- Assignment
Pictures within the data are to be left out; everything else must be reproduced exactly.

- Dataset section
------

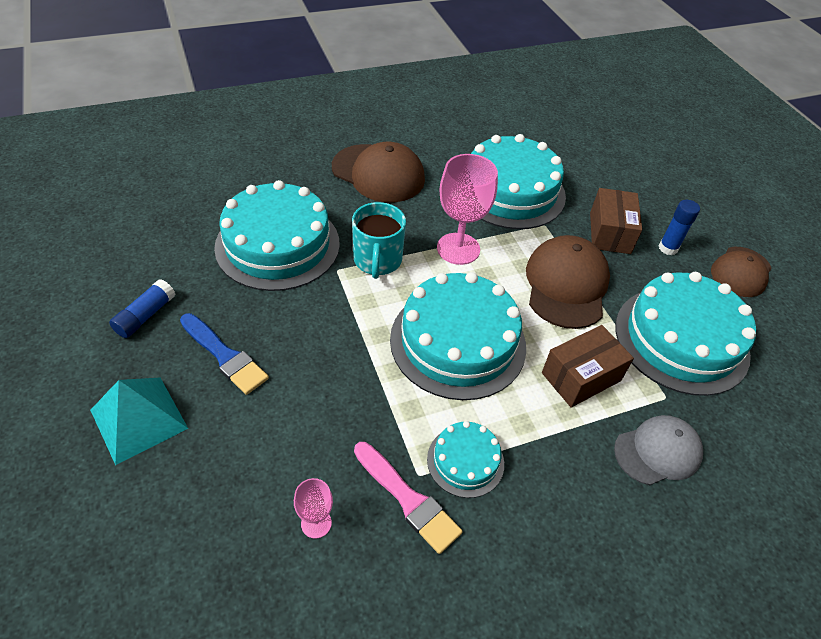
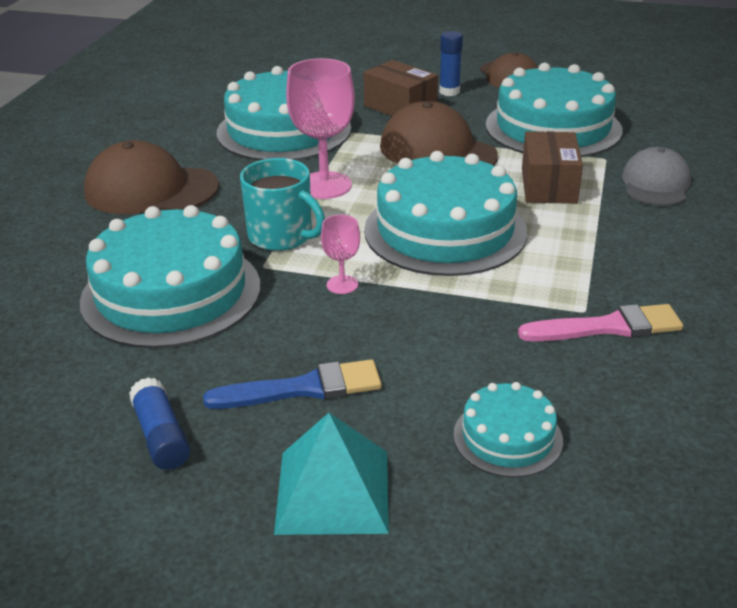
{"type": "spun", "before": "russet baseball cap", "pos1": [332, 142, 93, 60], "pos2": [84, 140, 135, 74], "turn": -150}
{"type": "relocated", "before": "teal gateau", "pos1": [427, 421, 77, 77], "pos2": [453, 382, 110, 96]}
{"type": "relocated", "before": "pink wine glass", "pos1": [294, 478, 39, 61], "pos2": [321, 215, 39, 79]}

------

- Exercise answer
{"type": "spun", "before": "russet baseball cap", "pos1": [332, 142, 93, 60], "pos2": [84, 140, 135, 74], "turn": -150}
{"type": "relocated", "before": "teal gateau", "pos1": [427, 421, 77, 77], "pos2": [453, 382, 110, 96]}
{"type": "relocated", "before": "pink wine glass", "pos1": [294, 478, 39, 61], "pos2": [321, 215, 39, 79]}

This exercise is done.